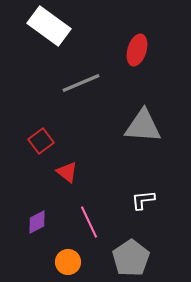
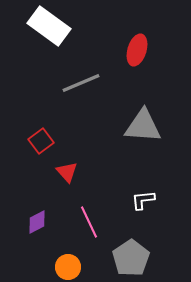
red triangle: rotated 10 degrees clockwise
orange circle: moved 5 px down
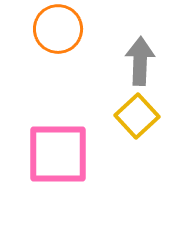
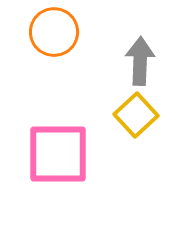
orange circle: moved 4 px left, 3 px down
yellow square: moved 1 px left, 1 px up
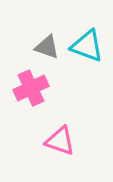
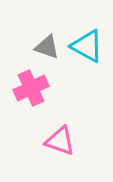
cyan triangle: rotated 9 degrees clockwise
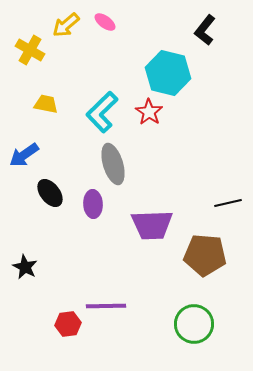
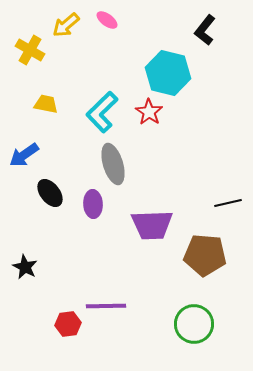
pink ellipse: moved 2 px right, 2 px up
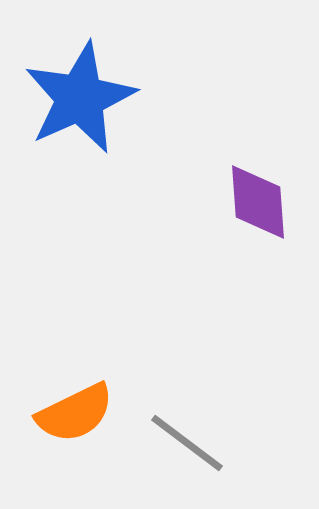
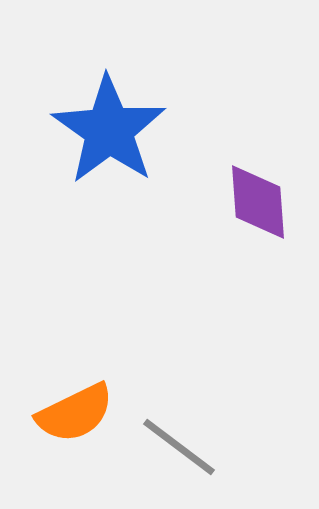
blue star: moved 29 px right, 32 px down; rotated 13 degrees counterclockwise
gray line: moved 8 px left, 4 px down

...

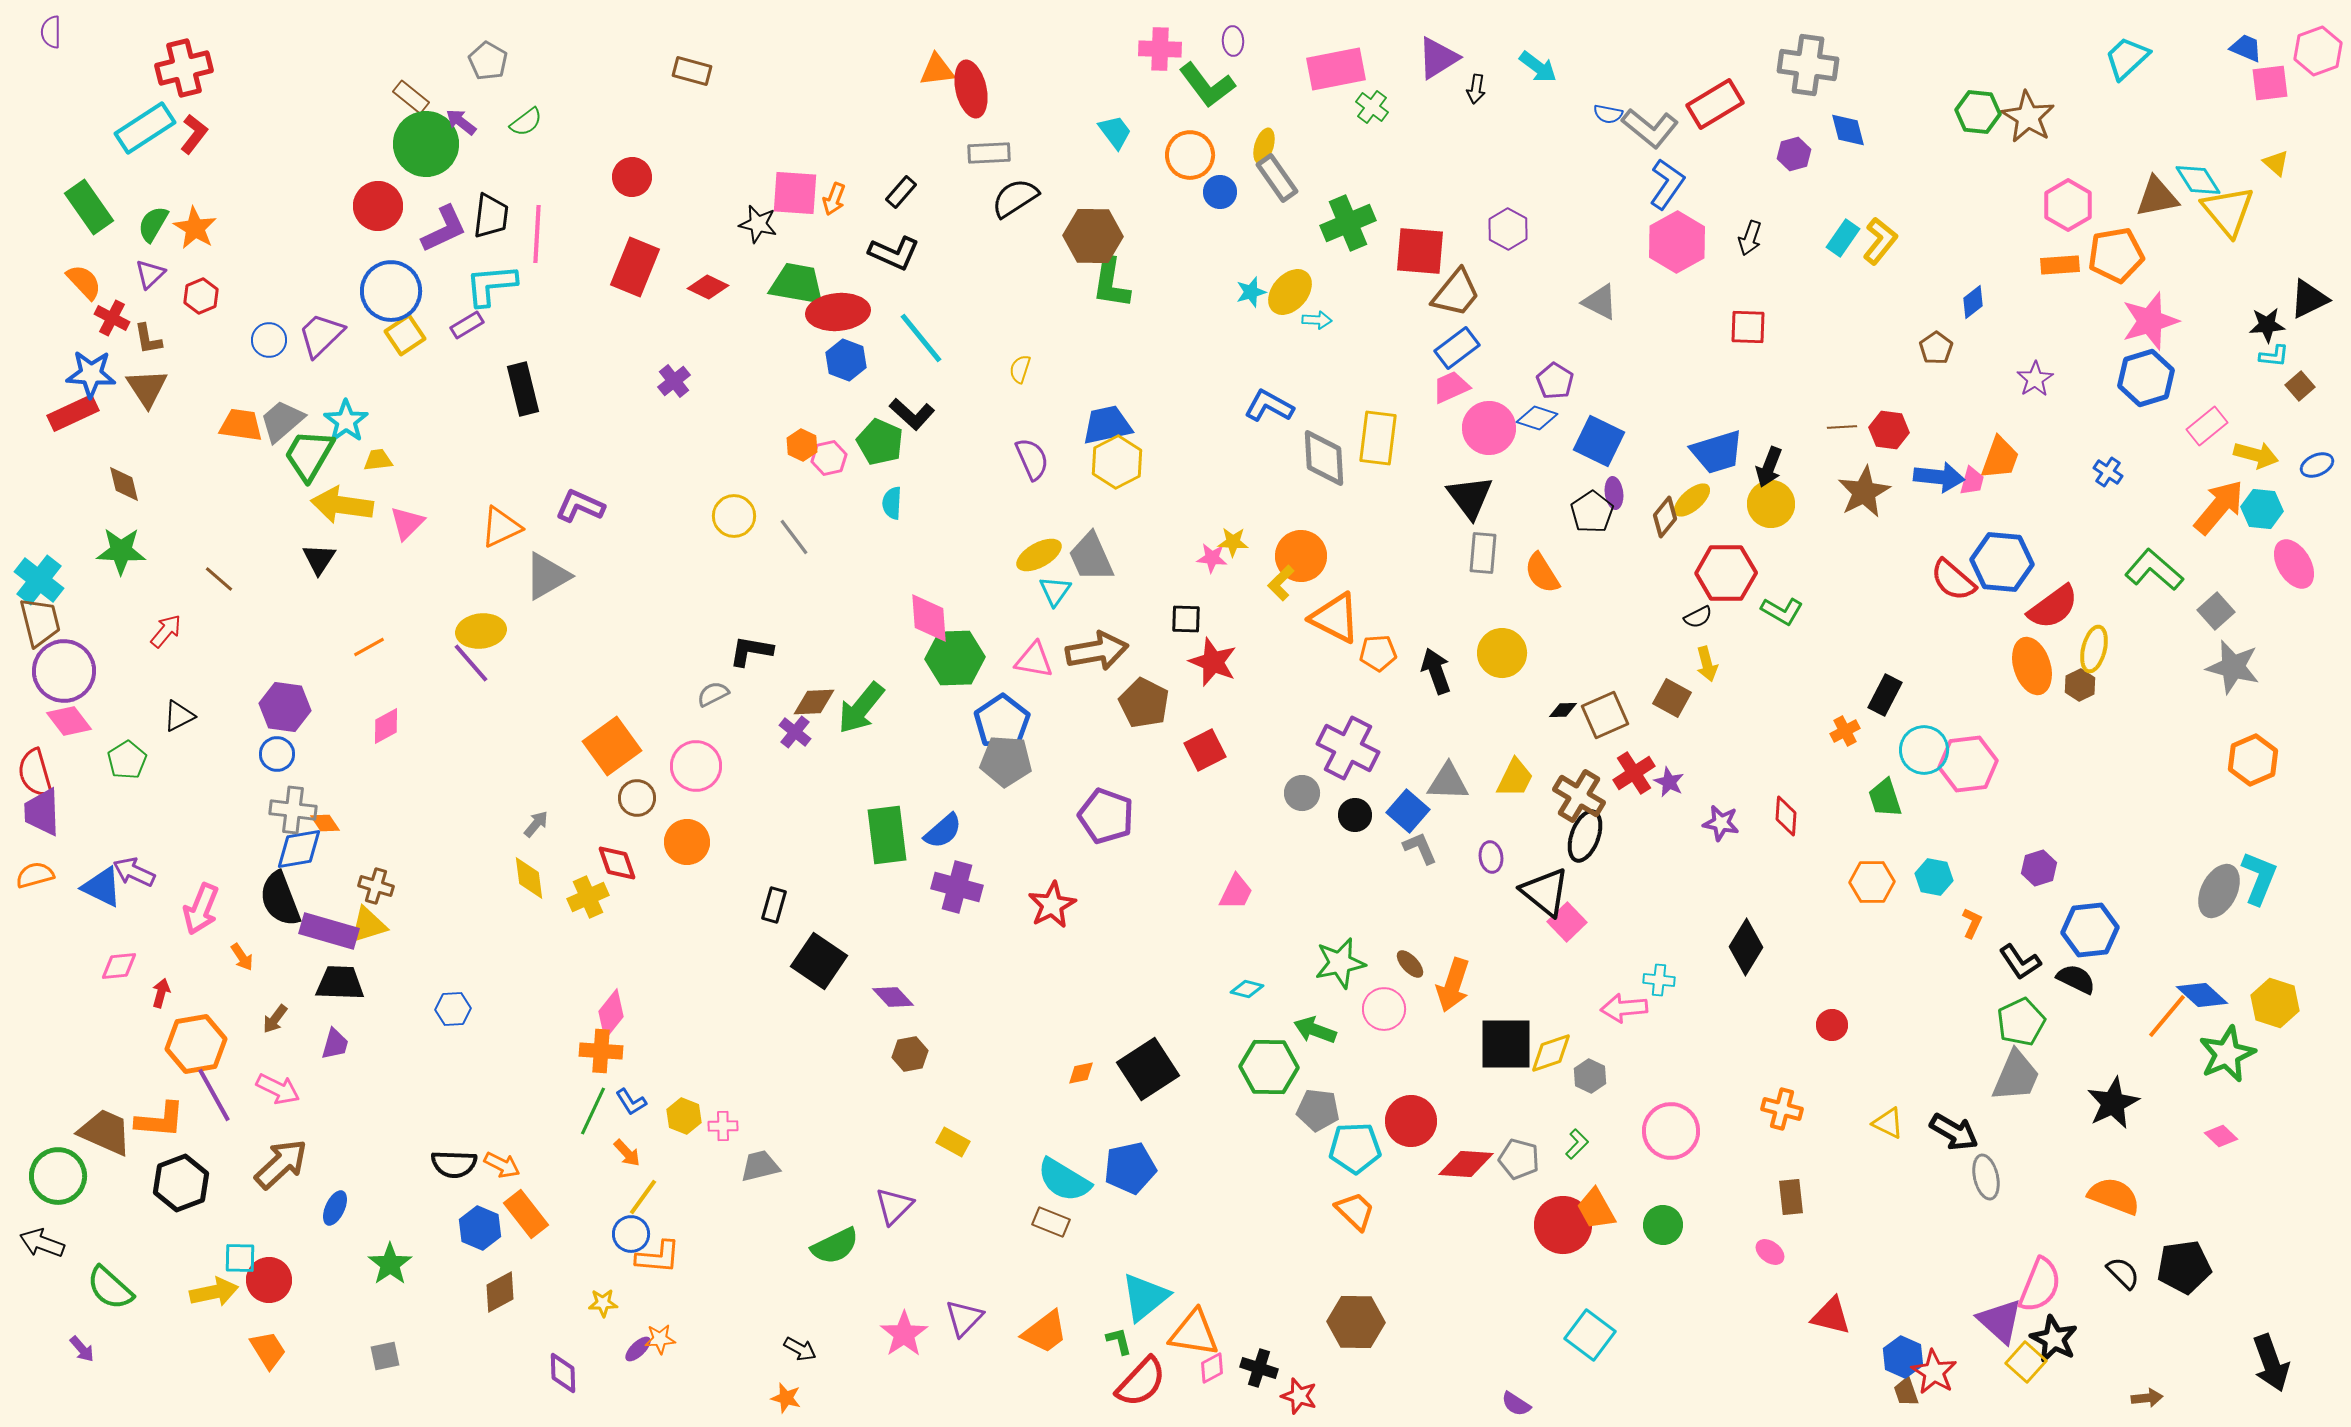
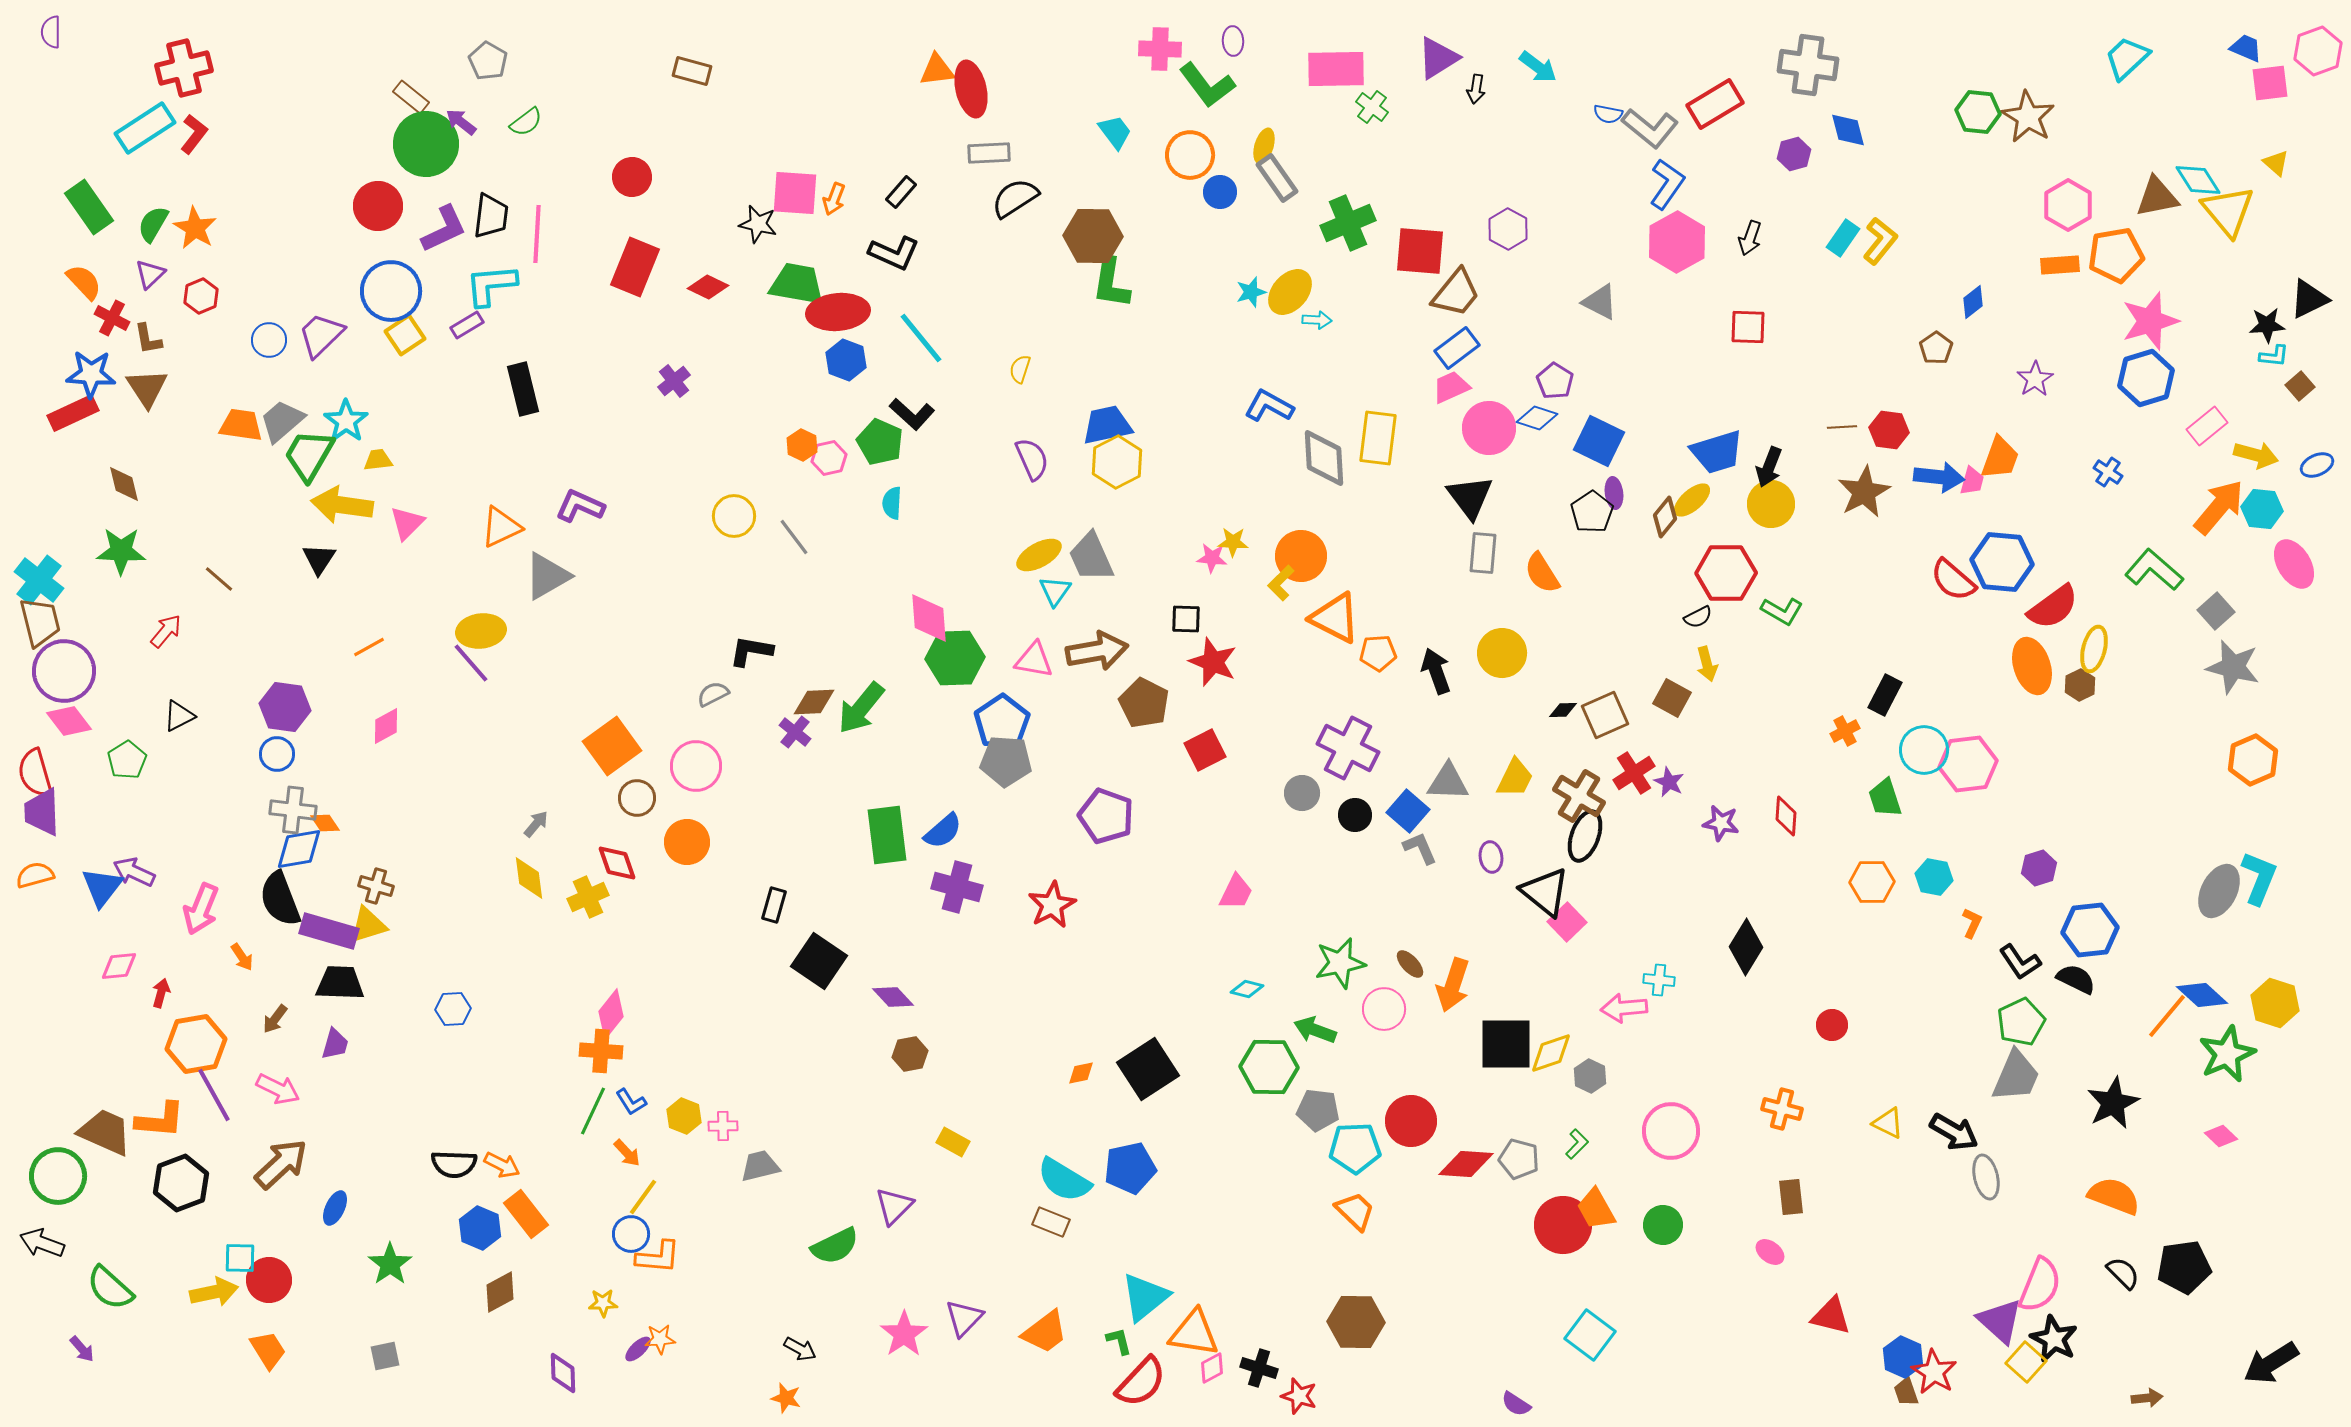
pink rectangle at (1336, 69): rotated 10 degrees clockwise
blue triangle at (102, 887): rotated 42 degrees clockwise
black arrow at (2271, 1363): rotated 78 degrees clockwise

### [YOUR INSTRUCTIONS]
Only lines with the word "down" are wanted; pull each of them from the records.

### [REPLY]
orange circle: moved 5 px down
orange circle: moved 4 px left, 3 px down
blue star: moved 29 px right, 32 px down; rotated 13 degrees counterclockwise
gray line: moved 8 px left, 4 px down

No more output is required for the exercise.